Stored data:
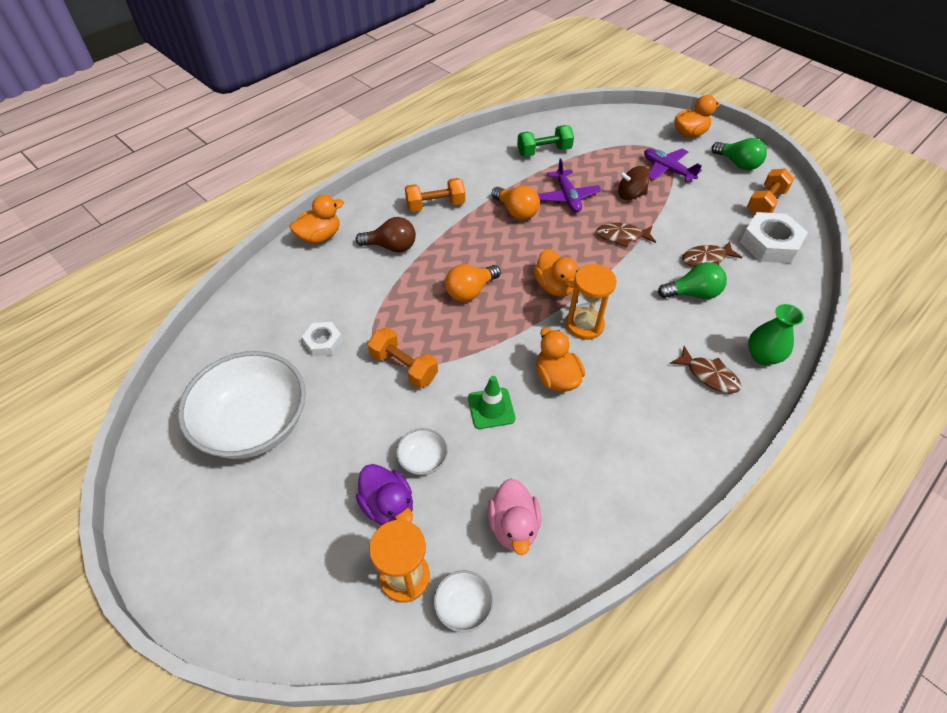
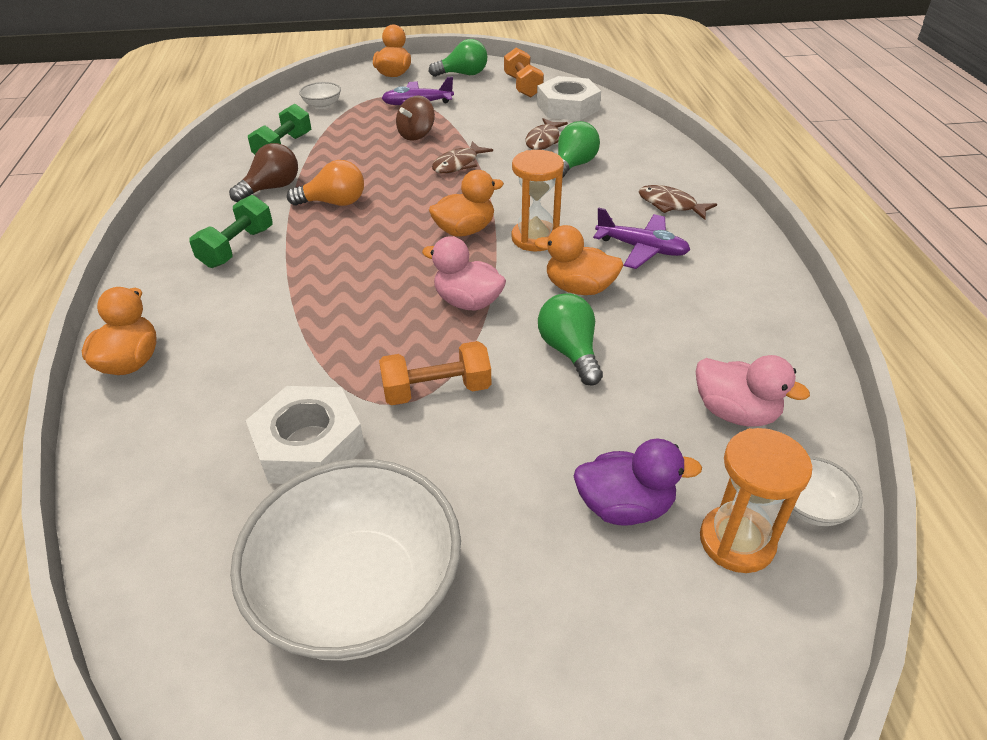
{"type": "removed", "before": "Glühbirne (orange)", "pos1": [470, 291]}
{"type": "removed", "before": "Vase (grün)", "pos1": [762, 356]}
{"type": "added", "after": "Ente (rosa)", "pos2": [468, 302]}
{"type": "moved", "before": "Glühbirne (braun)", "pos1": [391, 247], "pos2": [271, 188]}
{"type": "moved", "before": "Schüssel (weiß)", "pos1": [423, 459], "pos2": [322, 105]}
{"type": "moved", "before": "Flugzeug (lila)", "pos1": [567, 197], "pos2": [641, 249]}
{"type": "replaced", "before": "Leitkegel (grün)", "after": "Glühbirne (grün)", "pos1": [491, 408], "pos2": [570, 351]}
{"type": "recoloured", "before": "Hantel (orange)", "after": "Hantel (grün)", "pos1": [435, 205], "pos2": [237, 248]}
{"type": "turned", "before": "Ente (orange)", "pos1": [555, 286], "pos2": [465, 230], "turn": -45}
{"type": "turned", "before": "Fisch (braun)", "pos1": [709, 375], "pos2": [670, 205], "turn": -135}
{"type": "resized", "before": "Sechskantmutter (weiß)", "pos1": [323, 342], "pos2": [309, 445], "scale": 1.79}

YOUR ASSIGNMENT >> Copy out the data above to the letter, and keep every picture out of it.

ANSWER SECTION >>
{"type": "removed", "before": "Glühbirne (orange)", "pos1": [470, 291]}
{"type": "removed", "before": "Vase (grün)", "pos1": [762, 356]}
{"type": "added", "after": "Ente (rosa)", "pos2": [468, 302]}
{"type": "moved", "before": "Glühbirne (braun)", "pos1": [391, 247], "pos2": [271, 188]}
{"type": "moved", "before": "Schüssel (weiß)", "pos1": [423, 459], "pos2": [322, 105]}
{"type": "moved", "before": "Flugzeug (lila)", "pos1": [567, 197], "pos2": [641, 249]}
{"type": "replaced", "before": "Leitkegel (grün)", "after": "Glühbirne (grün)", "pos1": [491, 408], "pos2": [570, 351]}
{"type": "recoloured", "before": "Hantel (orange)", "after": "Hantel (grün)", "pos1": [435, 205], "pos2": [237, 248]}
{"type": "turned", "before": "Ente (orange)", "pos1": [555, 286], "pos2": [465, 230], "turn": -45}
{"type": "turned", "before": "Fisch (braun)", "pos1": [709, 375], "pos2": [670, 205], "turn": -135}
{"type": "resized", "before": "Sechskantmutter (weiß)", "pos1": [323, 342], "pos2": [309, 445], "scale": 1.79}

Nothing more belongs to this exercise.